* _PROBLEM DESCRIPTION_: Print nothing but the lines below starting at the line that holds "lime brick B1:C1" and ending at the line that holds "lime brick G7", including both, each exactly as written.

* _RECORD SET_:
-- Opening Marker --

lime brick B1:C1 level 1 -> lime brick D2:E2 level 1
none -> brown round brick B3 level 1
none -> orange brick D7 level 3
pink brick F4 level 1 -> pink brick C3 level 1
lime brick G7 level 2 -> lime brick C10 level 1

-- Closing Marker --
-- Opening Marker --

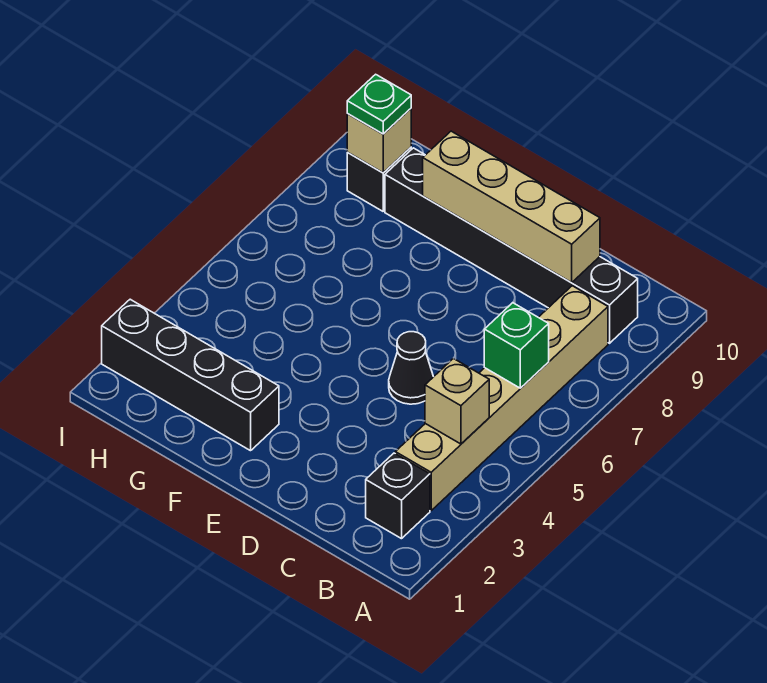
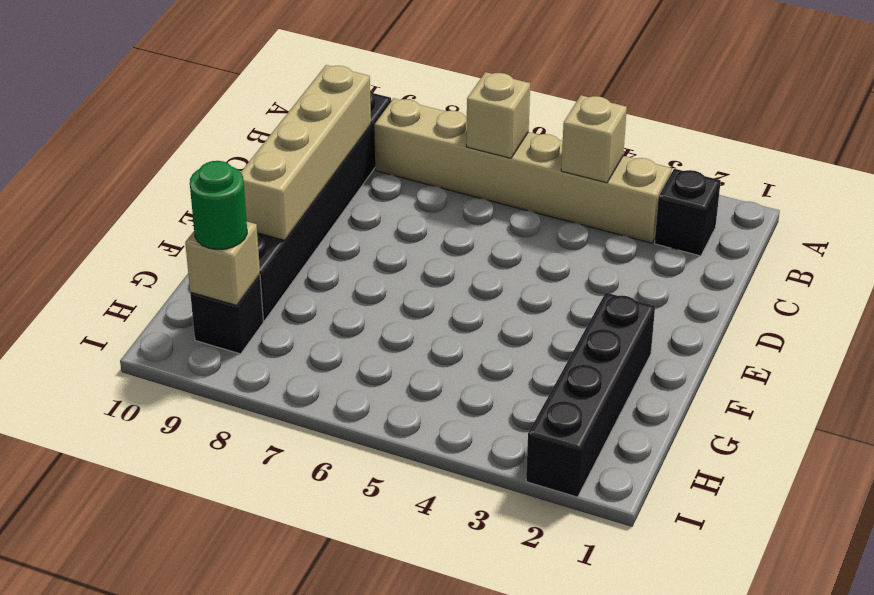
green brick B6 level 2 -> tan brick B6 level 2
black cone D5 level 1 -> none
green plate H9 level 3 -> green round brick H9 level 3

-- Closing Marker --

* _EXERCISE ANSWER_:
lime brick B1:C1 level 1 -> lime brick D2:E2 level 1
none -> brown round brick B3 level 1
none -> orange brick D7 level 3
pink brick F4 level 1 -> pink brick C3 level 1
lime brick G7 level 2 -> lime brick C10 level 1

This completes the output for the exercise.